──────── Source records ────────
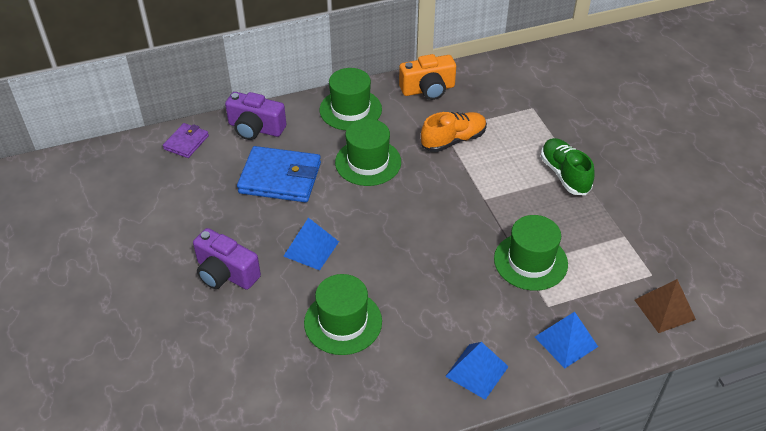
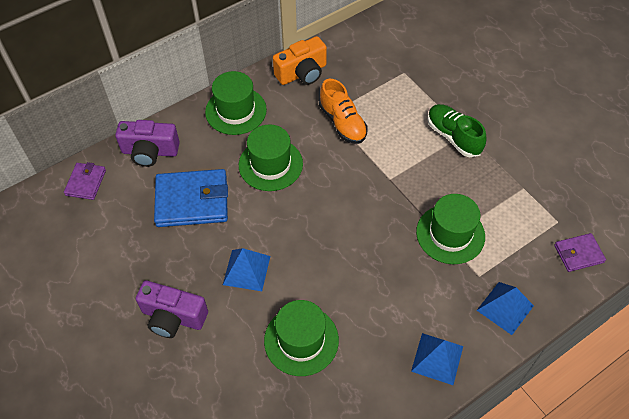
camera: 15 degrees left, 10 degrees up
(453, 140) = (342, 123): orange shoe -> orange shoe turned 105 degrees clockwise
(664, 309) = (578, 254): brown pyramid -> purple wallet

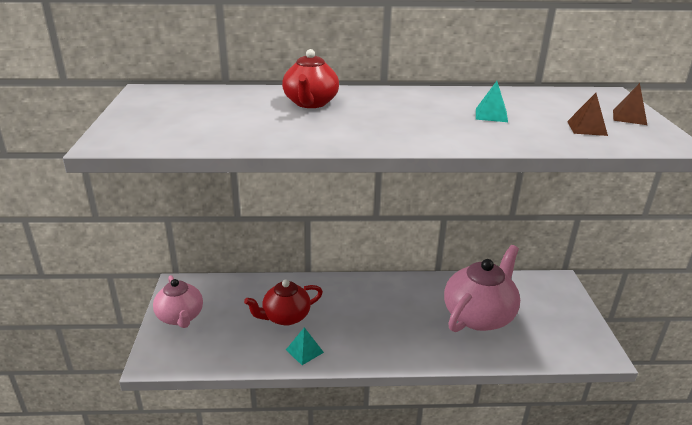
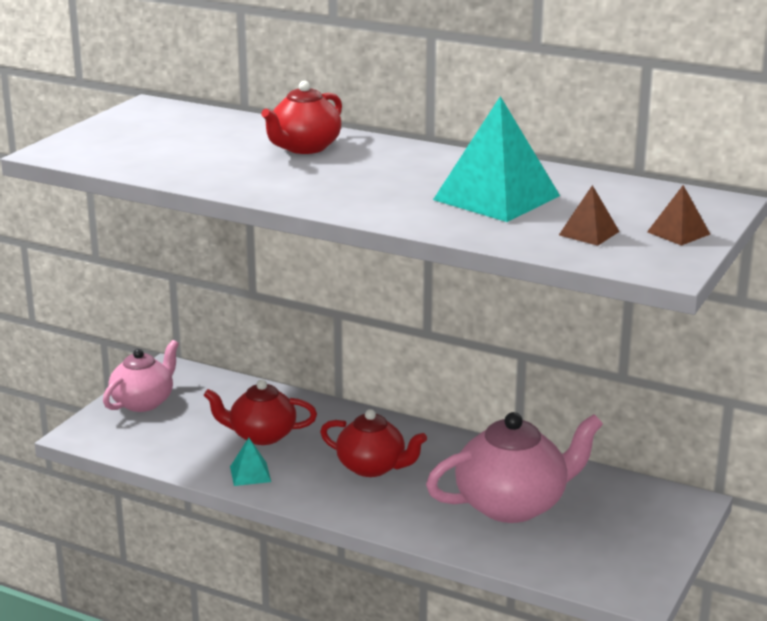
camera: 30 degrees right, 5 degrees down
(180, 317) = (143, 402): pink teapot -> pink teapot turned 150 degrees counterclockwise
(376, 317) = (372, 467): none -> red teapot
(491, 115) = (496, 197): turquoise pyramid -> turquoise pyramid, size x2.16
────────
◆ Exercise aim: What you copy should begin at the line with "(376, 317) = (372, 467): none -> red teapot" and end at the final line of the listing, each line exactly as it is.

◆ Written solution:
(376, 317) = (372, 467): none -> red teapot
(491, 115) = (496, 197): turquoise pyramid -> turquoise pyramid, size x2.16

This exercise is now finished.